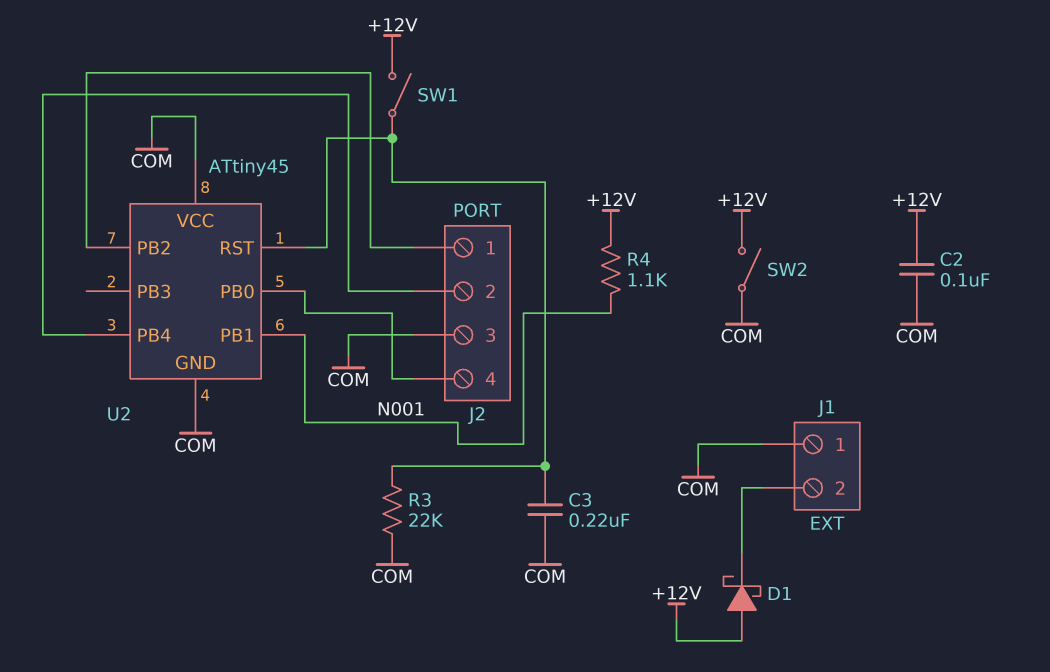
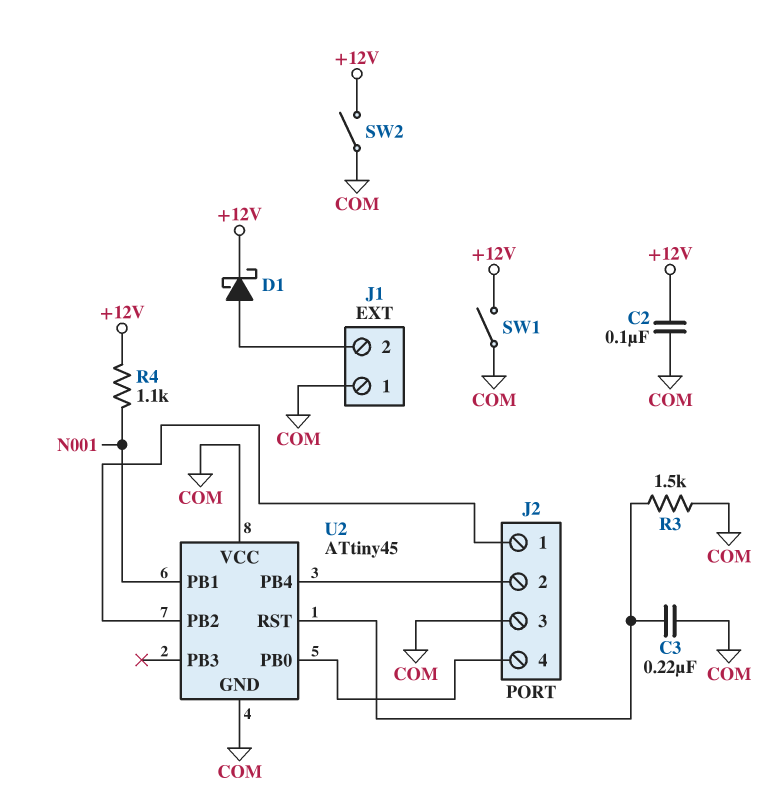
D1: schottky (A +12V, K J1/2) -> schottky (A J1/2, K +12V)
R3: 22k (COM, U2/RST) -> 1.5k (COM, U2/RST)
SW1: switch (+12V, U2/RST) -> switch (+12V, COM)

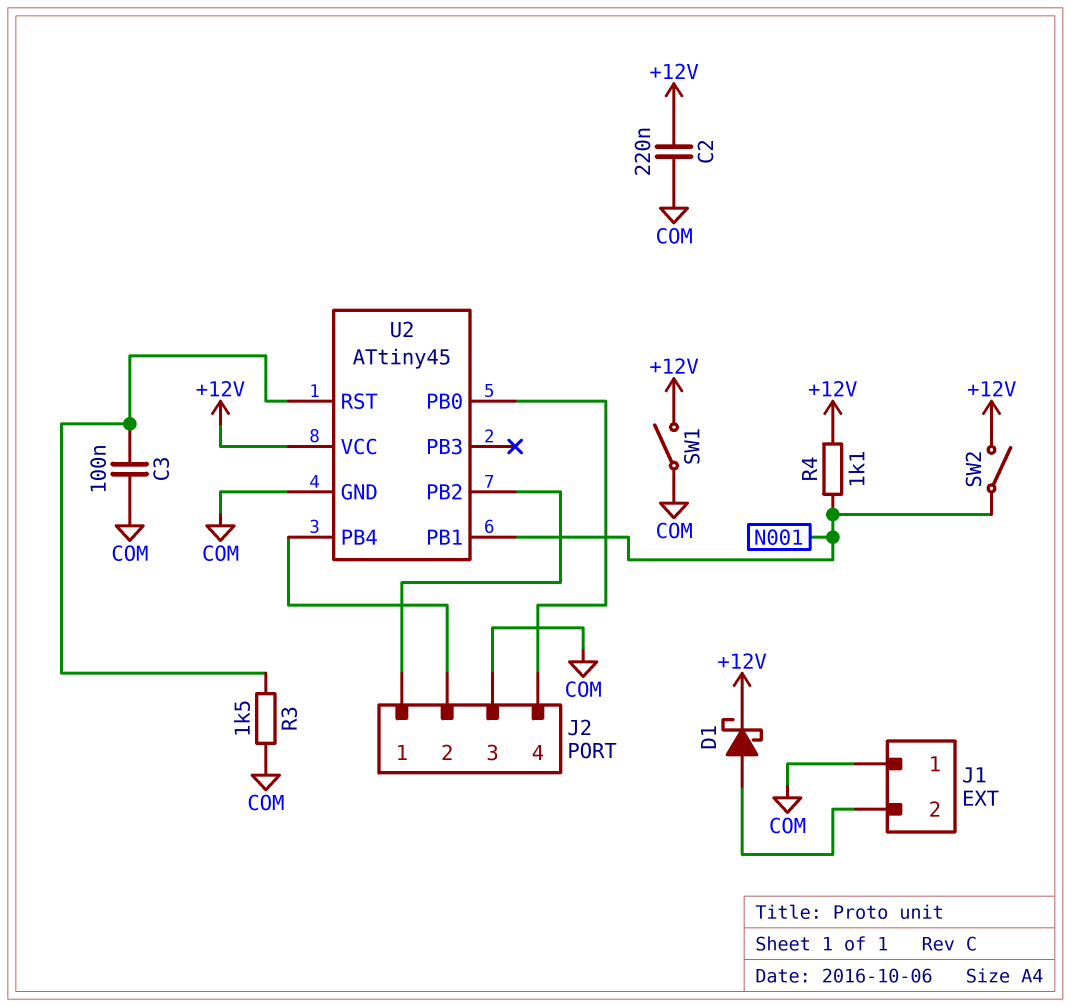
C2: 100nF (+12V, COM) -> 220nF (+12V, COM)
C3: 220nF (COM, U2/RST) -> 100nF (COM, U2/RST)
SW2: switch (+12V, COM) -> switch (+12V, N001)
U2 pin VCC: COM -> +12V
# # # # #
YOUR INSTRUCTIONS |
Would you retype the entries above in full, exactly as written, minus the pictures?

SOLUTION TO THIS TASK |
D1: schottky (A +12V, K J1/2) -> schottky (A J1/2, K +12V)
R3: 22k (COM, U2/RST) -> 1.5k (COM, U2/RST)
SW1: switch (+12V, U2/RST) -> switch (+12V, COM)

C2: 100nF (+12V, COM) -> 220nF (+12V, COM)
C3: 220nF (COM, U2/RST) -> 100nF (COM, U2/RST)
SW2: switch (+12V, COM) -> switch (+12V, N001)
U2 pin VCC: COM -> +12V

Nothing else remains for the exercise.